Stored data entries:
━━━━━━━━
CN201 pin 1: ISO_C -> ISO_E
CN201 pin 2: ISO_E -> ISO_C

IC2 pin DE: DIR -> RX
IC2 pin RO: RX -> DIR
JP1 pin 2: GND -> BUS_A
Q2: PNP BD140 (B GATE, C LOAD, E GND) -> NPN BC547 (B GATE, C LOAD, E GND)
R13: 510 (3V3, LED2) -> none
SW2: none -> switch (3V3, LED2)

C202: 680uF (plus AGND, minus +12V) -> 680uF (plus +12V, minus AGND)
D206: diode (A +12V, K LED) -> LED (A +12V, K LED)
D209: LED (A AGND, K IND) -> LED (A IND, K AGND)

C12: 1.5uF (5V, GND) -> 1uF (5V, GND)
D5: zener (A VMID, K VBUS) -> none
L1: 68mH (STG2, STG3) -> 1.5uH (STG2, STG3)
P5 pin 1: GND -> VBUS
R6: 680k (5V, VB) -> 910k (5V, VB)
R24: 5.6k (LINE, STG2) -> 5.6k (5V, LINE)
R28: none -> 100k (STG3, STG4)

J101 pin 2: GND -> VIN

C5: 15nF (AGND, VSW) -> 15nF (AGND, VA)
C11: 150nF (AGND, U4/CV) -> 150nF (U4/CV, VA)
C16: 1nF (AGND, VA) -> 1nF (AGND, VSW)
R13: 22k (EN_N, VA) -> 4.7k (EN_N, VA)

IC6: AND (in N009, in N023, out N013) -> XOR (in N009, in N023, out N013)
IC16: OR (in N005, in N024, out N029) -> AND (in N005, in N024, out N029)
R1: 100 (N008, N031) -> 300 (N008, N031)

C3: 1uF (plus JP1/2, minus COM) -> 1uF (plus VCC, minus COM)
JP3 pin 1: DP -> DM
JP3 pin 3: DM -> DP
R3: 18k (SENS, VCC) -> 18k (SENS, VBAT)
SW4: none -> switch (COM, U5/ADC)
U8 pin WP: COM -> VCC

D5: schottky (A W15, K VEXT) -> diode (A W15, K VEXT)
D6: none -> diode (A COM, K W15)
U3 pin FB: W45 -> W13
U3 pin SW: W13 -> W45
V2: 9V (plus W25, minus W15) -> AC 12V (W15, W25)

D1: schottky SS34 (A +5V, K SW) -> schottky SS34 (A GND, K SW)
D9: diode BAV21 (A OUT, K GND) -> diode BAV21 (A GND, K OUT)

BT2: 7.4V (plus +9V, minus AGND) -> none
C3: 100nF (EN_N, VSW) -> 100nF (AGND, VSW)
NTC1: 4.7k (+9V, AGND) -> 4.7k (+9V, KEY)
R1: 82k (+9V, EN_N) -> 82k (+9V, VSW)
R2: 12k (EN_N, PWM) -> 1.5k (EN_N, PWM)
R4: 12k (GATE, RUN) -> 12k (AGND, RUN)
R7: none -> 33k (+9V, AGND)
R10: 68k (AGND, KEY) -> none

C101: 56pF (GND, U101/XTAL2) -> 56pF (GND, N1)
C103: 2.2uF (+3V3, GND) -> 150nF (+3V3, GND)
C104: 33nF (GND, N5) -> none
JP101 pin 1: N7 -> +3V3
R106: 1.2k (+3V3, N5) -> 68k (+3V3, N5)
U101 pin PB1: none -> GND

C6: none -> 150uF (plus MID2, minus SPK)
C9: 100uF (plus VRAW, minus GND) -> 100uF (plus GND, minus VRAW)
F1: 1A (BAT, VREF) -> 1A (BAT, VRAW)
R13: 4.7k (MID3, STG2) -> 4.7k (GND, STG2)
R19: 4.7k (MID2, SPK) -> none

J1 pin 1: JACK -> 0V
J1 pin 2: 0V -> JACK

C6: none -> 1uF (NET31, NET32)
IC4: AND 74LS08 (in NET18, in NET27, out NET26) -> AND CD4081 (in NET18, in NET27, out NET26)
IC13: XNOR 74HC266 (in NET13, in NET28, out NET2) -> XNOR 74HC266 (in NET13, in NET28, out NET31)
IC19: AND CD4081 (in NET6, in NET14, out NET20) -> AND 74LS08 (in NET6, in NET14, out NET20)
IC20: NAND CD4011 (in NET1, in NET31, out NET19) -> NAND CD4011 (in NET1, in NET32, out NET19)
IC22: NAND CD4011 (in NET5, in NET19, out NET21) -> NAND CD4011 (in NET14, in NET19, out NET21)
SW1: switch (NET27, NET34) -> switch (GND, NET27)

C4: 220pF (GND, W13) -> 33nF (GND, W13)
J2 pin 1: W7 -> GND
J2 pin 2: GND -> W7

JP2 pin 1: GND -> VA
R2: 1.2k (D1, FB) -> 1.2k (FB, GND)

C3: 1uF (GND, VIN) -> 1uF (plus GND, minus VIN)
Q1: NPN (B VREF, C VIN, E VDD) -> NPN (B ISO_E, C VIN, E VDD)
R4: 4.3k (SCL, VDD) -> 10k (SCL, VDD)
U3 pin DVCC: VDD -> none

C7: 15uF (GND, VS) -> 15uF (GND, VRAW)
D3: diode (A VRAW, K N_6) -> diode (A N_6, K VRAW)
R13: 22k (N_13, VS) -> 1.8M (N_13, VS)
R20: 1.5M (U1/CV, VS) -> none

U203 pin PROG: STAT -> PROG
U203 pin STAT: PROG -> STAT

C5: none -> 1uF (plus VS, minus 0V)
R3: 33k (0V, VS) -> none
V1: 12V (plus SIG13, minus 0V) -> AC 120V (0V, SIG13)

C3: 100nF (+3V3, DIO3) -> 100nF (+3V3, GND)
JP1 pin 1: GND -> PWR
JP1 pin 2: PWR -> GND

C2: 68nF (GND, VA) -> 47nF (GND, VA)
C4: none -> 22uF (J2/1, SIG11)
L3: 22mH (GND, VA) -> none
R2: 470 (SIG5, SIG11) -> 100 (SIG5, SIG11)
━━━━━━━━
[Exercise prompt] Take the entries and copy them out exactly.

[Response area]
CN201 pin 1: ISO_C -> ISO_E
CN201 pin 2: ISO_E -> ISO_C

IC2 pin DE: DIR -> RX
IC2 pin RO: RX -> DIR
JP1 pin 2: GND -> BUS_A
Q2: PNP BD140 (B GATE, C LOAD, E GND) -> NPN BC547 (B GATE, C LOAD, E GND)
R13: 510 (3V3, LED2) -> none
SW2: none -> switch (3V3, LED2)

C202: 680uF (plus AGND, minus +12V) -> 680uF (plus +12V, minus AGND)
D206: diode (A +12V, K LED) -> LED (A +12V, K LED)
D209: LED (A AGND, K IND) -> LED (A IND, K AGND)

C12: 1.5uF (5V, GND) -> 1uF (5V, GND)
D5: zener (A VMID, K VBUS) -> none
L1: 68mH (STG2, STG3) -> 1.5uH (STG2, STG3)
P5 pin 1: GND -> VBUS
R6: 680k (5V, VB) -> 910k (5V, VB)
R24: 5.6k (LINE, STG2) -> 5.6k (5V, LINE)
R28: none -> 100k (STG3, STG4)

J101 pin 2: GND -> VIN

C5: 15nF (AGND, VSW) -> 15nF (AGND, VA)
C11: 150nF (AGND, U4/CV) -> 150nF (U4/CV, VA)
C16: 1nF (AGND, VA) -> 1nF (AGND, VSW)
R13: 22k (EN_N, VA) -> 4.7k (EN_N, VA)

IC6: AND (in N009, in N023, out N013) -> XOR (in N009, in N023, out N013)
IC16: OR (in N005, in N024, out N029) -> AND (in N005, in N024, out N029)
R1: 100 (N008, N031) -> 300 (N008, N031)

C3: 1uF (plus JP1/2, minus COM) -> 1uF (plus VCC, minus COM)
JP3 pin 1: DP -> DM
JP3 pin 3: DM -> DP
R3: 18k (SENS, VCC) -> 18k (SENS, VBAT)
SW4: none -> switch (COM, U5/ADC)
U8 pin WP: COM -> VCC

D5: schottky (A W15, K VEXT) -> diode (A W15, K VEXT)
D6: none -> diode (A COM, K W15)
U3 pin FB: W45 -> W13
U3 pin SW: W13 -> W45
V2: 9V (plus W25, minus W15) -> AC 12V (W15, W25)

D1: schottky SS34 (A +5V, K SW) -> schottky SS34 (A GND, K SW)
D9: diode BAV21 (A OUT, K GND) -> diode BAV21 (A GND, K OUT)

BT2: 7.4V (plus +9V, minus AGND) -> none
C3: 100nF (EN_N, VSW) -> 100nF (AGND, VSW)
NTC1: 4.7k (+9V, AGND) -> 4.7k (+9V, KEY)
R1: 82k (+9V, EN_N) -> 82k (+9V, VSW)
R2: 12k (EN_N, PWM) -> 1.5k (EN_N, PWM)
R4: 12k (GATE, RUN) -> 12k (AGND, RUN)
R7: none -> 33k (+9V, AGND)
R10: 68k (AGND, KEY) -> none

C101: 56pF (GND, U101/XTAL2) -> 56pF (GND, N1)
C103: 2.2uF (+3V3, GND) -> 150nF (+3V3, GND)
C104: 33nF (GND, N5) -> none
JP101 pin 1: N7 -> +3V3
R106: 1.2k (+3V3, N5) -> 68k (+3V3, N5)
U101 pin PB1: none -> GND

C6: none -> 150uF (plus MID2, minus SPK)
C9: 100uF (plus VRAW, minus GND) -> 100uF (plus GND, minus VRAW)
F1: 1A (BAT, VREF) -> 1A (BAT, VRAW)
R13: 4.7k (MID3, STG2) -> 4.7k (GND, STG2)
R19: 4.7k (MID2, SPK) -> none

J1 pin 1: JACK -> 0V
J1 pin 2: 0V -> JACK

C6: none -> 1uF (NET31, NET32)
IC4: AND 74LS08 (in NET18, in NET27, out NET26) -> AND CD4081 (in NET18, in NET27, out NET26)
IC13: XNOR 74HC266 (in NET13, in NET28, out NET2) -> XNOR 74HC266 (in NET13, in NET28, out NET31)
IC19: AND CD4081 (in NET6, in NET14, out NET20) -> AND 74LS08 (in NET6, in NET14, out NET20)
IC20: NAND CD4011 (in NET1, in NET31, out NET19) -> NAND CD4011 (in NET1, in NET32, out NET19)
IC22: NAND CD4011 (in NET5, in NET19, out NET21) -> NAND CD4011 (in NET14, in NET19, out NET21)
SW1: switch (NET27, NET34) -> switch (GND, NET27)

C4: 220pF (GND, W13) -> 33nF (GND, W13)
J2 pin 1: W7 -> GND
J2 pin 2: GND -> W7

JP2 pin 1: GND -> VA
R2: 1.2k (D1, FB) -> 1.2k (FB, GND)

C3: 1uF (GND, VIN) -> 1uF (plus GND, minus VIN)
Q1: NPN (B VREF, C VIN, E VDD) -> NPN (B ISO_E, C VIN, E VDD)
R4: 4.3k (SCL, VDD) -> 10k (SCL, VDD)
U3 pin DVCC: VDD -> none

C7: 15uF (GND, VS) -> 15uF (GND, VRAW)
D3: diode (A VRAW, K N_6) -> diode (A N_6, K VRAW)
R13: 22k (N_13, VS) -> 1.8M (N_13, VS)
R20: 1.5M (U1/CV, VS) -> none

U203 pin PROG: STAT -> PROG
U203 pin STAT: PROG -> STAT

C5: none -> 1uF (plus VS, minus 0V)
R3: 33k (0V, VS) -> none
V1: 12V (plus SIG13, minus 0V) -> AC 120V (0V, SIG13)

C3: 100nF (+3V3, DIO3) -> 100nF (+3V3, GND)
JP1 pin 1: GND -> PWR
JP1 pin 2: PWR -> GND

C2: 68nF (GND, VA) -> 47nF (GND, VA)
C4: none -> 22uF (J2/1, SIG11)
L3: 22mH (GND, VA) -> none
R2: 470 (SIG5, SIG11) -> 100 (SIG5, SIG11)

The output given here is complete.